=== DATA RECORDS ===

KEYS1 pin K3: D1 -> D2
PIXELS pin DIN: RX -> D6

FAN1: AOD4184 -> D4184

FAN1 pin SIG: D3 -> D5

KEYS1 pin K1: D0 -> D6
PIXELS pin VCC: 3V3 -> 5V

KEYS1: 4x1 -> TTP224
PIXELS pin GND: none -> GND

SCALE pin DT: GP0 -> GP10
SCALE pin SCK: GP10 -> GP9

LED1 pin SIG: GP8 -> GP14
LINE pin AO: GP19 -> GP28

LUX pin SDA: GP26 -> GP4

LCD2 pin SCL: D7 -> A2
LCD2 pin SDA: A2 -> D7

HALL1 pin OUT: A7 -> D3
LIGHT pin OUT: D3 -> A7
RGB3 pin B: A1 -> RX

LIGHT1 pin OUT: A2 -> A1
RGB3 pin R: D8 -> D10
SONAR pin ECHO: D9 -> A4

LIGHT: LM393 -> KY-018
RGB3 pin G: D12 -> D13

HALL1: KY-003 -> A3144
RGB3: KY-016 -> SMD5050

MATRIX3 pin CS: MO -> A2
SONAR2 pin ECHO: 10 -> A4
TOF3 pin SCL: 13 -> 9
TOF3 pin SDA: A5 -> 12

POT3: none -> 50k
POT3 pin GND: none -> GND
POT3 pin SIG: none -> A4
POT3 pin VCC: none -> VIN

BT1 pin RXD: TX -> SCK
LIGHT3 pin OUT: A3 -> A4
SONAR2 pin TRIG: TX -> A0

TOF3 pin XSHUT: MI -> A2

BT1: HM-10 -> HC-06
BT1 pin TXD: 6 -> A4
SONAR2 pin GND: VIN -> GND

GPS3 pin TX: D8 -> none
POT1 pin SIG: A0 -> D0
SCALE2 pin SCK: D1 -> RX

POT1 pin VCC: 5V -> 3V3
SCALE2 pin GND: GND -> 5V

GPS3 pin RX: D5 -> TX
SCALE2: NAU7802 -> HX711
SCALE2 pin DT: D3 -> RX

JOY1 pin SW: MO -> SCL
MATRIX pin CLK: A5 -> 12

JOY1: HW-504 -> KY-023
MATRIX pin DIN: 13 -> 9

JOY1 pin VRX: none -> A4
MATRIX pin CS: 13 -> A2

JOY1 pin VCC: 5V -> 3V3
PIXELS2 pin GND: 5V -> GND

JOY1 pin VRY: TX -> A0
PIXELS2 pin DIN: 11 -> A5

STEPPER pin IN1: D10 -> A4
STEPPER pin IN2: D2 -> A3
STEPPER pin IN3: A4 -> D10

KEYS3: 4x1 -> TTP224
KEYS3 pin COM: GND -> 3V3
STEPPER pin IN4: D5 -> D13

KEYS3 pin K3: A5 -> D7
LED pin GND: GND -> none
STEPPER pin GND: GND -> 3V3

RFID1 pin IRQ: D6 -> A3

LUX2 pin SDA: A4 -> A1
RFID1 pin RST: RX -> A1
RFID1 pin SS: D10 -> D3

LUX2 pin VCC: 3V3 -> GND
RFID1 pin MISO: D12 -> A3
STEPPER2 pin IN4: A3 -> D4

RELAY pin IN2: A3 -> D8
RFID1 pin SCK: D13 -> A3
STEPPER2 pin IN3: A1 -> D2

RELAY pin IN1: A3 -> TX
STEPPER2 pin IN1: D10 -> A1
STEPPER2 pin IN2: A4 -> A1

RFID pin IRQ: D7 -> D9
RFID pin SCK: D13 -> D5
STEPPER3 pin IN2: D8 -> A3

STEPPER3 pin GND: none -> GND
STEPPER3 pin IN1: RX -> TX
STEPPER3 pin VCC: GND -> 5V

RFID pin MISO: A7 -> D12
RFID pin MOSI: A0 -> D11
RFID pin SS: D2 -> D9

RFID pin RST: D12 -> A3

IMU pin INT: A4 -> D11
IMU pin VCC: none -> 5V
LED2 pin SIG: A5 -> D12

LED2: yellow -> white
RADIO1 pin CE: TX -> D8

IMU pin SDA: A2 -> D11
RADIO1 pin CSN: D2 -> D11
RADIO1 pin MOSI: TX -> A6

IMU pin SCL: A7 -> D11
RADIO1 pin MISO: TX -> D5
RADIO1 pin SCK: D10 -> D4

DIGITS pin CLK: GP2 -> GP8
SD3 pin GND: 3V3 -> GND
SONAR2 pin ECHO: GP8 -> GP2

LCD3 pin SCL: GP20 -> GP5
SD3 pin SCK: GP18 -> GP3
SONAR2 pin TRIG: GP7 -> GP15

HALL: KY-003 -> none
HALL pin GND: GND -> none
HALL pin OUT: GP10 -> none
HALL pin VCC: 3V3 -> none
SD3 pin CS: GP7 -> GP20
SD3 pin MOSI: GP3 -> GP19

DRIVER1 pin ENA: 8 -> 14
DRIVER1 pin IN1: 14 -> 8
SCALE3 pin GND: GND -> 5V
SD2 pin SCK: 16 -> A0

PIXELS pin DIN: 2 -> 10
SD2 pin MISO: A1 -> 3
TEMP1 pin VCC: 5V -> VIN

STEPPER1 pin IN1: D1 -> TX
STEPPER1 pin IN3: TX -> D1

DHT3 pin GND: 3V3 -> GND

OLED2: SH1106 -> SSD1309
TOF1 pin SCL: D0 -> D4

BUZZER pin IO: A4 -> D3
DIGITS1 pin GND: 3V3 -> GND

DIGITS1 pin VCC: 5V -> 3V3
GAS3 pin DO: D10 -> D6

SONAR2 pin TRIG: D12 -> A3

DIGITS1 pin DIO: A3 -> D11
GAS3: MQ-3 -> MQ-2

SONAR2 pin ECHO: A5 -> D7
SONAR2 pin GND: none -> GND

===

Take the records above and return, word for word, only the lines that fall from the line with "HALL pin OUT: GP10 -> none" to the line with "DIGITS1 pin DIO: A3 -> D11", both of them included.

◆ **TASK ANSWER**:
HALL pin OUT: GP10 -> none
HALL pin VCC: 3V3 -> none
SD3 pin CS: GP7 -> GP20
SD3 pin MOSI: GP3 -> GP19

DRIVER1 pin ENA: 8 -> 14
DRIVER1 pin IN1: 14 -> 8
SCALE3 pin GND: GND -> 5V
SD2 pin SCK: 16 -> A0

PIXELS pin DIN: 2 -> 10
SD2 pin MISO: A1 -> 3
TEMP1 pin VCC: 5V -> VIN

STEPPER1 pin IN1: D1 -> TX
STEPPER1 pin IN3: TX -> D1

DHT3 pin GND: 3V3 -> GND

OLED2: SH1106 -> SSD1309
TOF1 pin SCL: D0 -> D4

BUZZER pin IO: A4 -> D3
DIGITS1 pin GND: 3V3 -> GND

DIGITS1 pin VCC: 5V -> 3V3
GAS3 pin DO: D10 -> D6

SONAR2 pin TRIG: D12 -> A3

DIGITS1 pin DIO: A3 -> D11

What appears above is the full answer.